[[ Source data, beginning ]]

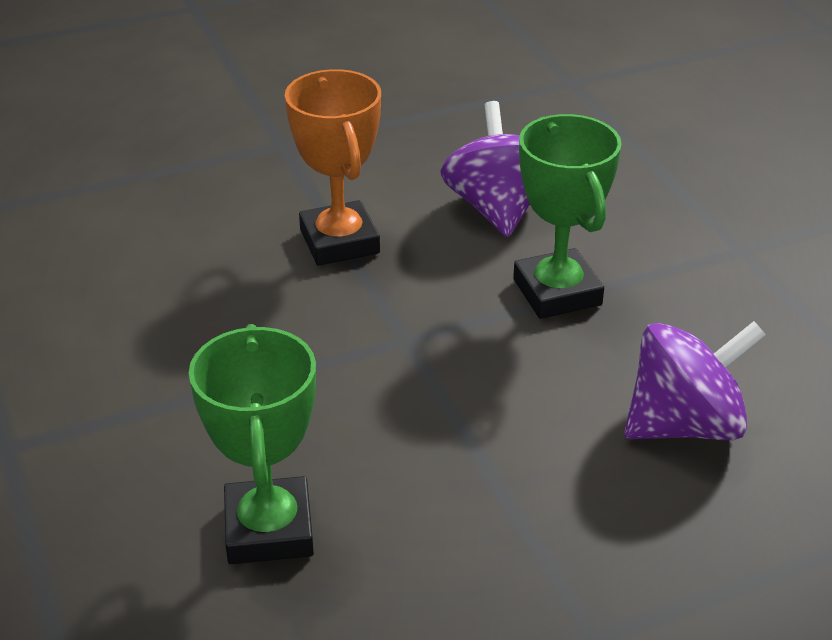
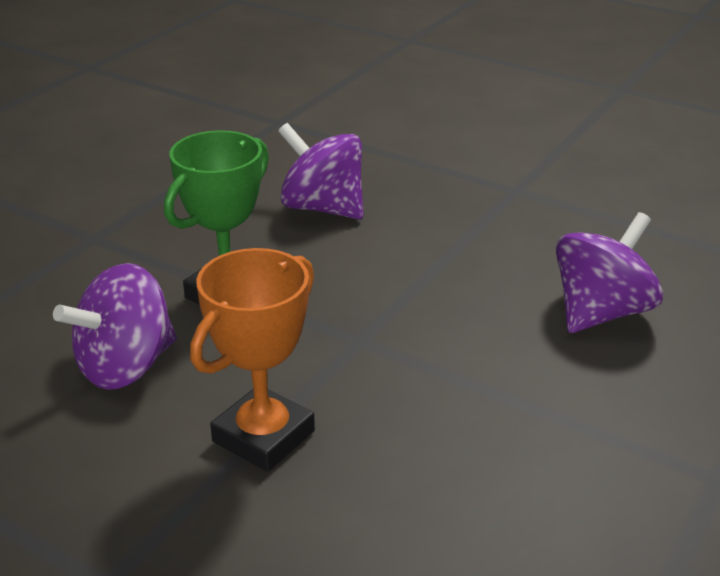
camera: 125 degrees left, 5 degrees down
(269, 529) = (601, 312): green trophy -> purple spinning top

[[ Source data, end ]]
[[ Source data, beginning ]]

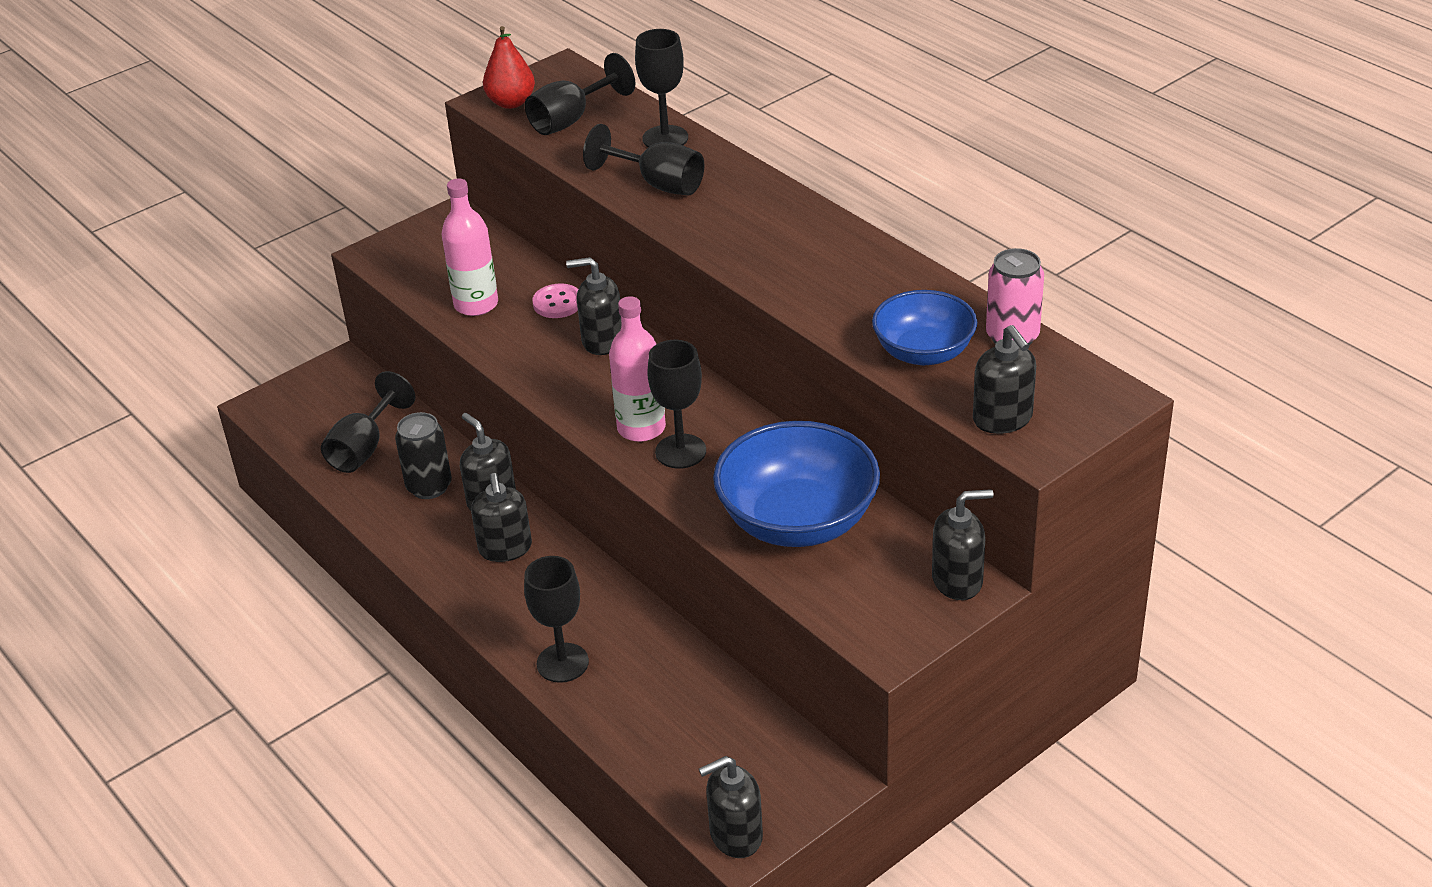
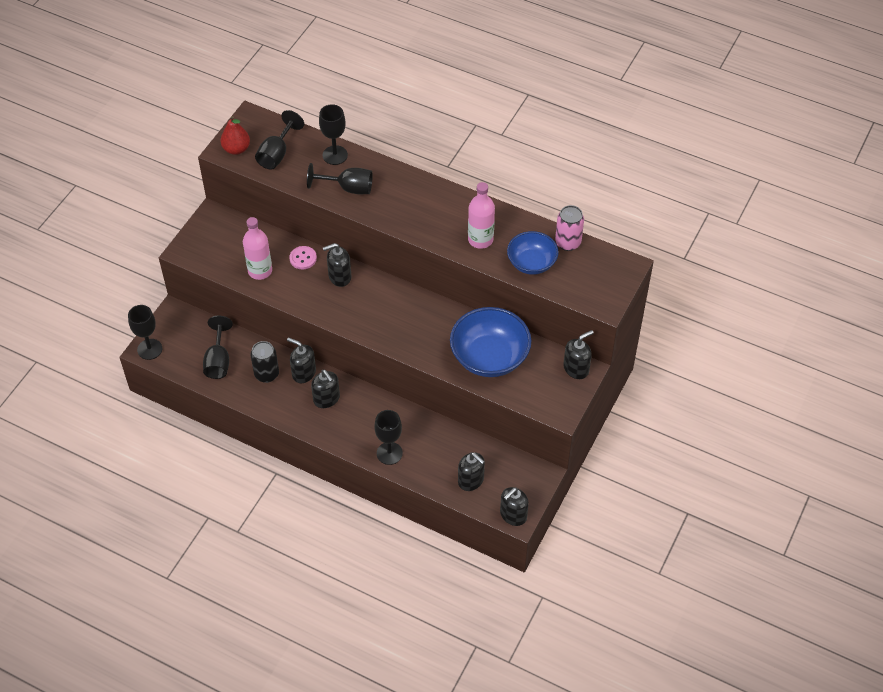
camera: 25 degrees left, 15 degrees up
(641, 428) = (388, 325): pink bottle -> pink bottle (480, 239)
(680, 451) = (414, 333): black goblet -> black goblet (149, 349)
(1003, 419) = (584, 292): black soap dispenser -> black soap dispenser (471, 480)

[[ Source data, end ]]
[[ Source data, beginning ]]

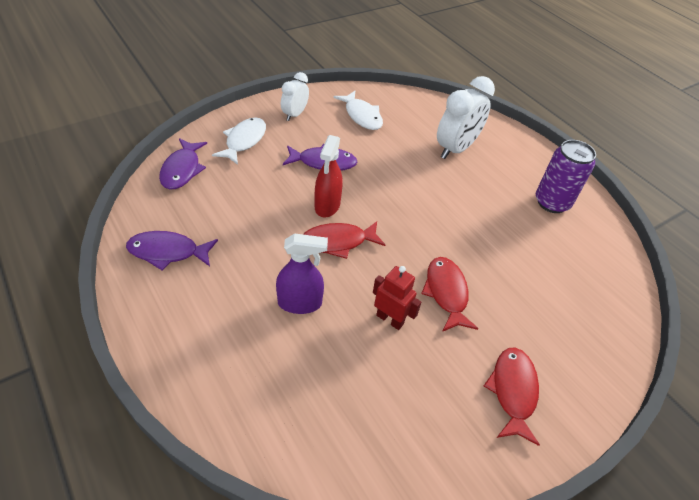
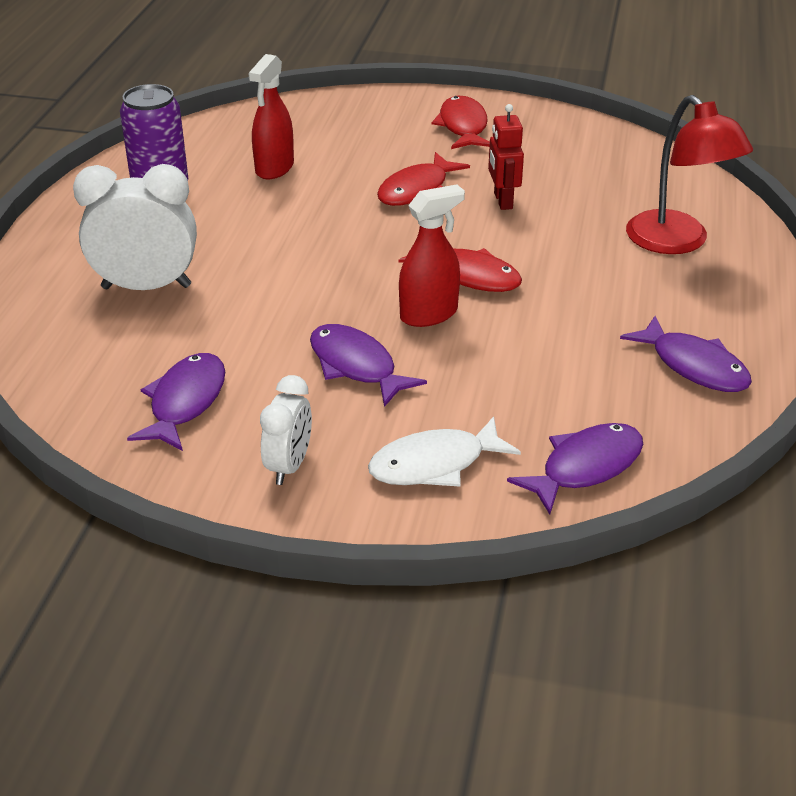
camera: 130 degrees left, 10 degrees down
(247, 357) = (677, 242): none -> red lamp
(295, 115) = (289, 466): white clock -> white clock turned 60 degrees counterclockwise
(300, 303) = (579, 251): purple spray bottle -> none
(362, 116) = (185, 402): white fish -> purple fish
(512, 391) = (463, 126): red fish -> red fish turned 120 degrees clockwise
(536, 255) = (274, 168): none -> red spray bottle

[[ Source data, end ]]

What you are asked to do:
Both the line containing "camera: 130 degrees left, 10 degrees down" and the line containing "(536, 255) = (274, 168): none" belong in the answer. Print them and every line above that falls between them exactly, and no others.

Solved exercise:
camera: 130 degrees left, 10 degrees down
(247, 357) = (677, 242): none -> red lamp
(295, 115) = (289, 466): white clock -> white clock turned 60 degrees counterclockwise
(300, 303) = (579, 251): purple spray bottle -> none
(362, 116) = (185, 402): white fish -> purple fish
(512, 391) = (463, 126): red fish -> red fish turned 120 degrees clockwise
(536, 255) = (274, 168): none -> red spray bottle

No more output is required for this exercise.